**Task description**
Once you have read the listing, retype all of it exactly.

**Material shown**
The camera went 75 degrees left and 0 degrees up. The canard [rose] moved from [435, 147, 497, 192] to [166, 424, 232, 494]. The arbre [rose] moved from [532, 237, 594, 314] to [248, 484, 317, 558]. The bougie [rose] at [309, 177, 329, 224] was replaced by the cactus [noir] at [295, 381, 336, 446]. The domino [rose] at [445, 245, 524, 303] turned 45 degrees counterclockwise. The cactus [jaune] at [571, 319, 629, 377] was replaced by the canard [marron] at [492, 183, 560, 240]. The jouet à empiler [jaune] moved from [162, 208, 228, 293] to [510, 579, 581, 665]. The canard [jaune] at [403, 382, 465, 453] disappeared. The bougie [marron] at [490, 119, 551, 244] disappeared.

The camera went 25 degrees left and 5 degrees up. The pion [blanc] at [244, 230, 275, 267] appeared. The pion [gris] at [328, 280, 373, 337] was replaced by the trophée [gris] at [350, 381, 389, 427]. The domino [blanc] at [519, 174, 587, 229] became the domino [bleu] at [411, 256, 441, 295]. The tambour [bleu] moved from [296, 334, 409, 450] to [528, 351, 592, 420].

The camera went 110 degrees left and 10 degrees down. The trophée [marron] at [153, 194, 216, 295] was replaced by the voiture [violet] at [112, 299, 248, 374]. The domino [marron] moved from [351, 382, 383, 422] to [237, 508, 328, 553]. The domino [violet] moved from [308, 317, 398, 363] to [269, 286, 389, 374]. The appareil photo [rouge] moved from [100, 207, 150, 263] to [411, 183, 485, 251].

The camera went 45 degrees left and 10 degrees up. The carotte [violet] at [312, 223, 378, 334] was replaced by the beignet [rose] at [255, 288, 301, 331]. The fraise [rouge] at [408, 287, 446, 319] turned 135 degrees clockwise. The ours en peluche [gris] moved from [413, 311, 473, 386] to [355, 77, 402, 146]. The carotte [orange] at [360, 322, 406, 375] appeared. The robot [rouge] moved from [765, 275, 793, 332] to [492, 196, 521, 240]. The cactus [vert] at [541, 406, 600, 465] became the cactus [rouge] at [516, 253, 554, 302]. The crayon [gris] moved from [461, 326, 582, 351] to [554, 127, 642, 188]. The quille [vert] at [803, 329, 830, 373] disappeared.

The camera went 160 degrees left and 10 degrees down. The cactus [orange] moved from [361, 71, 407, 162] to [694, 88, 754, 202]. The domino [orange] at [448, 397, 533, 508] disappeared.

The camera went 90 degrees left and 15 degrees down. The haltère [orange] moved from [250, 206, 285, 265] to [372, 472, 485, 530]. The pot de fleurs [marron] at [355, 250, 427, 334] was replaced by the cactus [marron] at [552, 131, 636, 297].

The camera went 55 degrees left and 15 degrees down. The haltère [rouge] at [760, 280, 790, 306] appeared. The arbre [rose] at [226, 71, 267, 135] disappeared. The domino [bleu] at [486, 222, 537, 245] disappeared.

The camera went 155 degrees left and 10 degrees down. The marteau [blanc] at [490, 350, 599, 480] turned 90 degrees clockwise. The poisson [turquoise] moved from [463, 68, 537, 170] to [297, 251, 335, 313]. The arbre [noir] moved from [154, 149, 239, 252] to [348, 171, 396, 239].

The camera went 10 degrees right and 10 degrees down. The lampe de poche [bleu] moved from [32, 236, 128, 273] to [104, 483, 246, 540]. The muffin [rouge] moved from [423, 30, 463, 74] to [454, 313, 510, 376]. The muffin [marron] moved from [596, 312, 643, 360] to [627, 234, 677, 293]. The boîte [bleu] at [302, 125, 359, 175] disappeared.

**Solution to the exercise**
The camera went 75 degrees left and 0 degrees up. The canard [rose] moved from [435, 147, 497, 192] to [166, 424, 232, 494]. The arbre [rose] moved from [532, 237, 594, 314] to [248, 484, 317, 558]. The bougie [rose] at [309, 177, 329, 224] was replaced by the cactus [noir] at [295, 381, 336, 446]. The domino [rose] at [445, 245, 524, 303] turned 45 degrees counterclockwise. The cactus [jaune] at [571, 319, 629, 377] was replaced by the canard [marron] at [492, 183, 560, 240]. The jouet à empiler [jaune] moved from [162, 208, 228, 293] to [510, 579, 581, 665]. The canard [jaune] at [403, 382, 465, 453] disappeared. The bougie [marron] at [490, 119, 551, 244] disappeared.

The camera went 25 degrees left and 5 degrees up. The pion [blanc] at [244, 230, 275, 267] appeared. The pion [gris] at [328, 280, 373, 337] was replaced by the trophée [gris] at [350, 381, 389, 427]. The domino [blanc] at [519, 174, 587, 229] became the domino [bleu] at [411, 256, 441, 295]. The tambour [bleu] moved from [296, 334, 409, 450] to [528, 351, 592, 420].

The camera went 110 degrees left and 10 degrees down. The trophée [marron] at [153, 194, 216, 295] was replaced by the voiture [violet] at [112, 299, 248, 374]. The domino [marron] moved from [351, 382, 383, 422] to [237, 508, 328, 553]. The domino [violet] moved from [308, 317, 398, 363] to [269, 286, 389, 374]. The appareil photo [rouge] moved from [100, 207, 150, 263] to [411, 183, 485, 251].

The camera went 45 degrees left and 10 degrees up. The carotte [violet] at [312, 223, 378, 334] was replaced by the beignet [rose] at [255, 288, 301, 331]. The fraise [rouge] at [408, 287, 446, 319] turned 135 degrees clockwise. The ours en peluche [gris] moved from [413, 311, 473, 386] to [355, 77, 402, 146]. The carotte [orange] at [360, 322, 406, 375] appeared. The robot [rouge] moved from [765, 275, 793, 332] to [492, 196, 521, 240]. The cactus [vert] at [541, 406, 600, 465] became the cactus [rouge] at [516, 253, 554, 302]. The crayon [gris] moved from [461, 326, 582, 351] to [554, 127, 642, 188]. The quille [vert] at [803, 329, 830, 373] disappeared.

The camera went 160 degrees left and 10 degrees down. The cactus [orange] moved from [361, 71, 407, 162] to [694, 88, 754, 202]. The domino [orange] at [448, 397, 533, 508] disappeared.

The camera went 90 degrees left and 15 degrees down. The haltère [orange] moved from [250, 206, 285, 265] to [372, 472, 485, 530]. The pot de fleurs [marron] at [355, 250, 427, 334] was replaced by the cactus [marron] at [552, 131, 636, 297].

The camera went 55 degrees left and 15 degrees down. The haltère [rouge] at [760, 280, 790, 306] appeared. The arbre [rose] at [226, 71, 267, 135] disappeared. The domino [bleu] at [486, 222, 537, 245] disappeared.

The camera went 155 degrees left and 10 degrees down. The marteau [blanc] at [490, 350, 599, 480] turned 90 degrees clockwise. The poisson [turquoise] moved from [463, 68, 537, 170] to [297, 251, 335, 313]. The arbre [noir] moved from [154, 149, 239, 252] to [348, 171, 396, 239].

The camera went 10 degrees right and 10 degrees down. The lampe de poche [bleu] moved from [32, 236, 128, 273] to [104, 483, 246, 540]. The muffin [rouge] moved from [423, 30, 463, 74] to [454, 313, 510, 376]. The muffin [marron] moved from [596, 312, 643, 360] to [627, 234, 677, 293]. The boîte [bleu] at [302, 125, 359, 175] disappeared.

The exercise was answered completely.